Exercise: Every line from the one containing "black L-shape at (598, 696): moved" to the end of the data below should be copied exactly, but pictures should not.

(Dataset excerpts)
--- --- ---

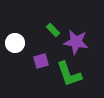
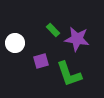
purple star: moved 1 px right, 3 px up
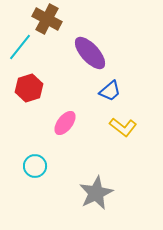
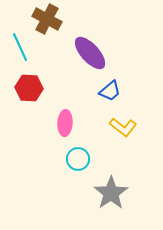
cyan line: rotated 64 degrees counterclockwise
red hexagon: rotated 20 degrees clockwise
pink ellipse: rotated 35 degrees counterclockwise
cyan circle: moved 43 px right, 7 px up
gray star: moved 15 px right; rotated 8 degrees counterclockwise
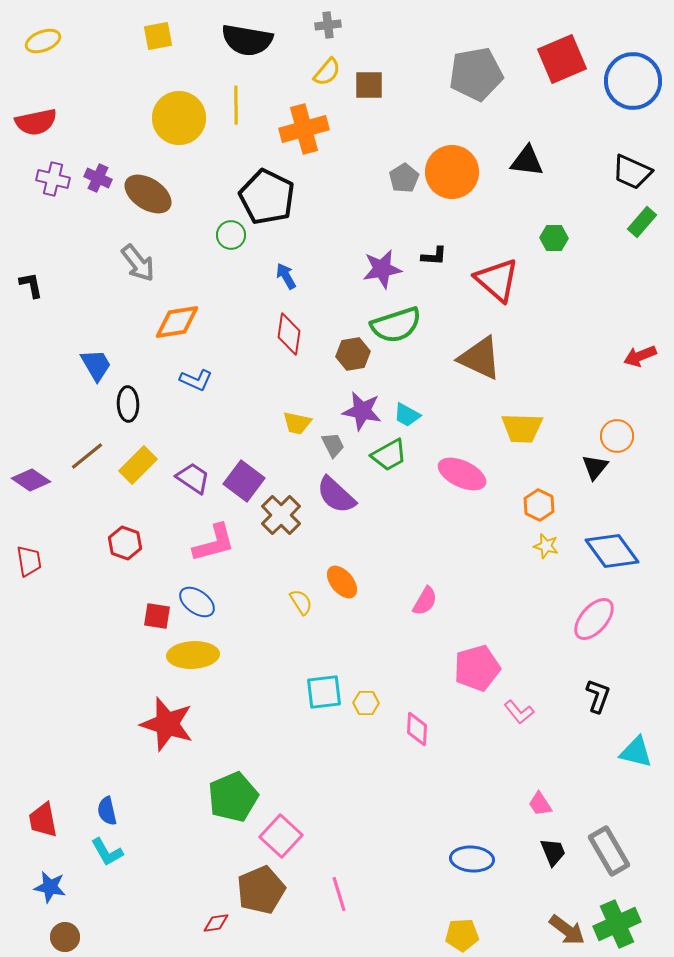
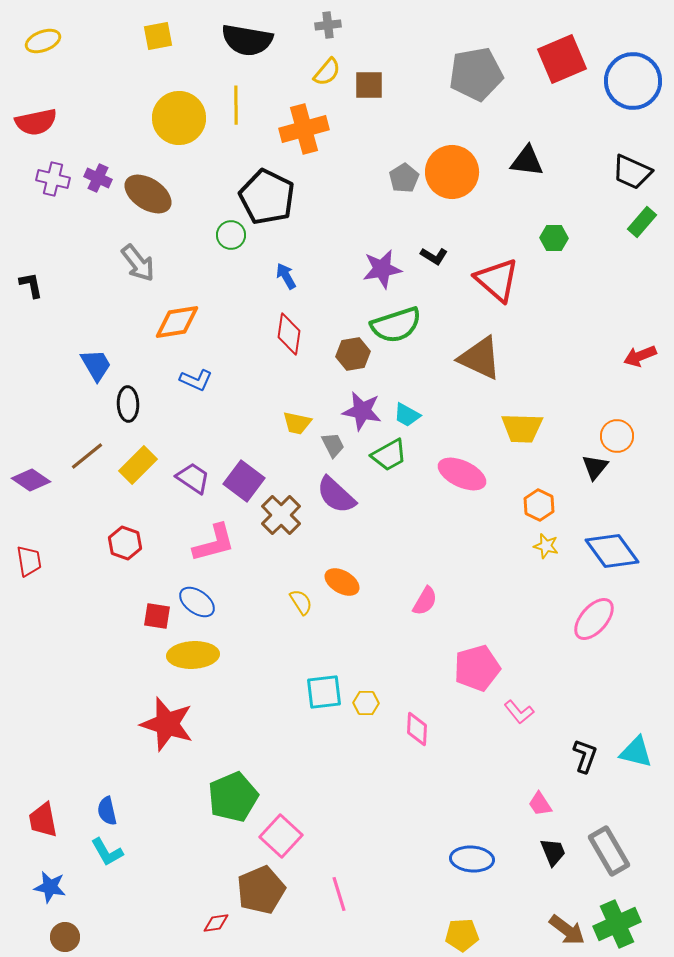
black L-shape at (434, 256): rotated 28 degrees clockwise
orange ellipse at (342, 582): rotated 20 degrees counterclockwise
black L-shape at (598, 696): moved 13 px left, 60 px down
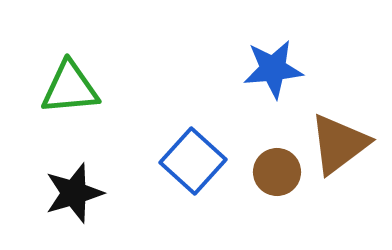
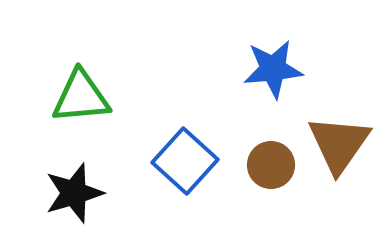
green triangle: moved 11 px right, 9 px down
brown triangle: rotated 18 degrees counterclockwise
blue square: moved 8 px left
brown circle: moved 6 px left, 7 px up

--- --- ---

Solution:
black L-shape at (598, 696): moved 13 px left, 60 px down
green triangle: moved 11 px right, 9 px down
brown triangle: rotated 18 degrees counterclockwise
blue square: moved 8 px left
brown circle: moved 6 px left, 7 px up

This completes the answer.